■ Working data ■
====

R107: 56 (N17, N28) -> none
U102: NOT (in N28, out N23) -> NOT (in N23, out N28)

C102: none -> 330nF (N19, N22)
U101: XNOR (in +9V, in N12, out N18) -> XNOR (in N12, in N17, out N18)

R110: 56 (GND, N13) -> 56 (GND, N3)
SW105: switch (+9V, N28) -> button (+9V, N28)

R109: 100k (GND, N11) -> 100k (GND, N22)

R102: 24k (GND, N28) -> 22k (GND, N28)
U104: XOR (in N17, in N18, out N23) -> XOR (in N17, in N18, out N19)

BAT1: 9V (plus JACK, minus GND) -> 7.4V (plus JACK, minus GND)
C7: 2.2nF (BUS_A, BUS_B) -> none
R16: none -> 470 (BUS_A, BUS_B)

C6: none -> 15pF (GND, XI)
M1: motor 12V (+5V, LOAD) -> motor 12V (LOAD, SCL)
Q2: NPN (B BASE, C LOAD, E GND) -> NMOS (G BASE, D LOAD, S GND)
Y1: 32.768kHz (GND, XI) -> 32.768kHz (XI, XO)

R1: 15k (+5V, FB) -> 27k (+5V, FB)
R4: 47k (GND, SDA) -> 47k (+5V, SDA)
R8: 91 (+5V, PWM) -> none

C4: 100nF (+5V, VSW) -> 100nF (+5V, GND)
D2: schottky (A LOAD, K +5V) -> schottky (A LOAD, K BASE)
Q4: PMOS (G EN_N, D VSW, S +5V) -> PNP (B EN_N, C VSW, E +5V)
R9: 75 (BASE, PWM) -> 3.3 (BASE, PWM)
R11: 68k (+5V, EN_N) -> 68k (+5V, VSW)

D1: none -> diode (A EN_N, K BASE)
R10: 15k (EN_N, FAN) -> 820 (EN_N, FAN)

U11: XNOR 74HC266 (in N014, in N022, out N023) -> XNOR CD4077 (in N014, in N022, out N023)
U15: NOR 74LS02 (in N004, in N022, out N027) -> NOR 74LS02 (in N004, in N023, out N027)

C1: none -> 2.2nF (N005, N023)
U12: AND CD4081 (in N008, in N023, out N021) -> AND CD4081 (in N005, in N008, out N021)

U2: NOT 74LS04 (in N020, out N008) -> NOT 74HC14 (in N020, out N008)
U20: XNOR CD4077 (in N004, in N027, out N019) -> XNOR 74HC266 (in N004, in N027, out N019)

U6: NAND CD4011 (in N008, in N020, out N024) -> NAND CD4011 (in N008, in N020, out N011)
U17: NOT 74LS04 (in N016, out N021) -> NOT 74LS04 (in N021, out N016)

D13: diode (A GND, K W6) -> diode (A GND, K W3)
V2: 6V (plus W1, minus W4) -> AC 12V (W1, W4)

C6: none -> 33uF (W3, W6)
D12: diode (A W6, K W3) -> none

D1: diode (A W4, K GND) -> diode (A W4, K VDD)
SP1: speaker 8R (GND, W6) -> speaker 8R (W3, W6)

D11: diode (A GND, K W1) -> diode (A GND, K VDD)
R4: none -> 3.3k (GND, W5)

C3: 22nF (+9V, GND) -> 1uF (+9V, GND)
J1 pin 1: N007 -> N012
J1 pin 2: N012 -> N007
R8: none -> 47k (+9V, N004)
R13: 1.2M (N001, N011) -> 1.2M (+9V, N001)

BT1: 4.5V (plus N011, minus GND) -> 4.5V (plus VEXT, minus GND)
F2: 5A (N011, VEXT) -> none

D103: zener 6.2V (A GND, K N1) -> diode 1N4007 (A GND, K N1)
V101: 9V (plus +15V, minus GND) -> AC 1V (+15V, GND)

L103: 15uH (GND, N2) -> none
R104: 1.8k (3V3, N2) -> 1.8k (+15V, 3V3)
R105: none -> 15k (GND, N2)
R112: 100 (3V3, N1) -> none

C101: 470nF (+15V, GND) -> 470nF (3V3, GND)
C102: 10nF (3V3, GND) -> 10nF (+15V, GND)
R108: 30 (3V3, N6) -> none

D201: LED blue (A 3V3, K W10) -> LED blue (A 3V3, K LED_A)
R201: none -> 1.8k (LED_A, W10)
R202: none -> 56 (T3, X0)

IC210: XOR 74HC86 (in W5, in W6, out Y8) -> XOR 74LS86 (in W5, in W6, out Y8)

====

■ Exercise ■
Would you please copy the whole listing exactly as given?

■ Result for this exercise ■
R107: 56 (N17, N28) -> none
U102: NOT (in N28, out N23) -> NOT (in N23, out N28)

C102: none -> 330nF (N19, N22)
U101: XNOR (in +9V, in N12, out N18) -> XNOR (in N12, in N17, out N18)

R110: 56 (GND, N13) -> 56 (GND, N3)
SW105: switch (+9V, N28) -> button (+9V, N28)

R109: 100k (GND, N11) -> 100k (GND, N22)

R102: 24k (GND, N28) -> 22k (GND, N28)
U104: XOR (in N17, in N18, out N23) -> XOR (in N17, in N18, out N19)

BAT1: 9V (plus JACK, minus GND) -> 7.4V (plus JACK, minus GND)
C7: 2.2nF (BUS_A, BUS_B) -> none
R16: none -> 470 (BUS_A, BUS_B)

C6: none -> 15pF (GND, XI)
M1: motor 12V (+5V, LOAD) -> motor 12V (LOAD, SCL)
Q2: NPN (B BASE, C LOAD, E GND) -> NMOS (G BASE, D LOAD, S GND)
Y1: 32.768kHz (GND, XI) -> 32.768kHz (XI, XO)

R1: 15k (+5V, FB) -> 27k (+5V, FB)
R4: 47k (GND, SDA) -> 47k (+5V, SDA)
R8: 91 (+5V, PWM) -> none

C4: 100nF (+5V, VSW) -> 100nF (+5V, GND)
D2: schottky (A LOAD, K +5V) -> schottky (A LOAD, K BASE)
Q4: PMOS (G EN_N, D VSW, S +5V) -> PNP (B EN_N, C VSW, E +5V)
R9: 75 (BASE, PWM) -> 3.3 (BASE, PWM)
R11: 68k (+5V, EN_N) -> 68k (+5V, VSW)

D1: none -> diode (A EN_N, K BASE)
R10: 15k (EN_N, FAN) -> 820 (EN_N, FAN)

U11: XNOR 74HC266 (in N014, in N022, out N023) -> XNOR CD4077 (in N014, in N022, out N023)
U15: NOR 74LS02 (in N004, in N022, out N027) -> NOR 74LS02 (in N004, in N023, out N027)

C1: none -> 2.2nF (N005, N023)
U12: AND CD4081 (in N008, in N023, out N021) -> AND CD4081 (in N005, in N008, out N021)

U2: NOT 74LS04 (in N020, out N008) -> NOT 74HC14 (in N020, out N008)
U20: XNOR CD4077 (in N004, in N027, out N019) -> XNOR 74HC266 (in N004, in N027, out N019)

U6: NAND CD4011 (in N008, in N020, out N024) -> NAND CD4011 (in N008, in N020, out N011)
U17: NOT 74LS04 (in N016, out N021) -> NOT 74LS04 (in N021, out N016)

D13: diode (A GND, K W6) -> diode (A GND, K W3)
V2: 6V (plus W1, minus W4) -> AC 12V (W1, W4)

C6: none -> 33uF (W3, W6)
D12: diode (A W6, K W3) -> none

D1: diode (A W4, K GND) -> diode (A W4, K VDD)
SP1: speaker 8R (GND, W6) -> speaker 8R (W3, W6)

D11: diode (A GND, K W1) -> diode (A GND, K VDD)
R4: none -> 3.3k (GND, W5)

C3: 22nF (+9V, GND) -> 1uF (+9V, GND)
J1 pin 1: N007 -> N012
J1 pin 2: N012 -> N007
R8: none -> 47k (+9V, N004)
R13: 1.2M (N001, N011) -> 1.2M (+9V, N001)

BT1: 4.5V (plus N011, minus GND) -> 4.5V (plus VEXT, minus GND)
F2: 5A (N011, VEXT) -> none

D103: zener 6.2V (A GND, K N1) -> diode 1N4007 (A GND, K N1)
V101: 9V (plus +15V, minus GND) -> AC 1V (+15V, GND)

L103: 15uH (GND, N2) -> none
R104: 1.8k (3V3, N2) -> 1.8k (+15V, 3V3)
R105: none -> 15k (GND, N2)
R112: 100 (3V3, N1) -> none

C101: 470nF (+15V, GND) -> 470nF (3V3, GND)
C102: 10nF (3V3, GND) -> 10nF (+15V, GND)
R108: 30 (3V3, N6) -> none

D201: LED blue (A 3V3, K W10) -> LED blue (A 3V3, K LED_A)
R201: none -> 1.8k (LED_A, W10)
R202: none -> 56 (T3, X0)

IC210: XOR 74HC86 (in W5, in W6, out Y8) -> XOR 74LS86 (in W5, in W6, out Y8)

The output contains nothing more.